> **TASK TO CARRY OUT**
The response should contain every record, reproduced exactly.

> **MATERIAL SHOWN**
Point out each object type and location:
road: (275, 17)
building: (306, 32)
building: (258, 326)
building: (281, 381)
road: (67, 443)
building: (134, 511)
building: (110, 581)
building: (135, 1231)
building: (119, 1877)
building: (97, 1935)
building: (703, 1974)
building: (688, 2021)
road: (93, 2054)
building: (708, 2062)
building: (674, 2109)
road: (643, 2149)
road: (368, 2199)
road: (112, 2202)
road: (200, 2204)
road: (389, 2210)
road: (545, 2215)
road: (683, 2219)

> **RESULT FOR THIS TASK**
Point out each object type and location:
road: (275, 17)
building: (306, 32)
building: (258, 326)
building: (281, 381)
road: (67, 443)
building: (134, 511)
building: (110, 581)
building: (135, 1231)
building: (119, 1877)
building: (97, 1935)
building: (703, 1974)
building: (688, 2021)
road: (93, 2054)
building: (708, 2062)
building: (674, 2109)
road: (643, 2149)
road: (368, 2199)
road: (112, 2202)
road: (200, 2204)
road: (389, 2210)
road: (545, 2215)
road: (683, 2219)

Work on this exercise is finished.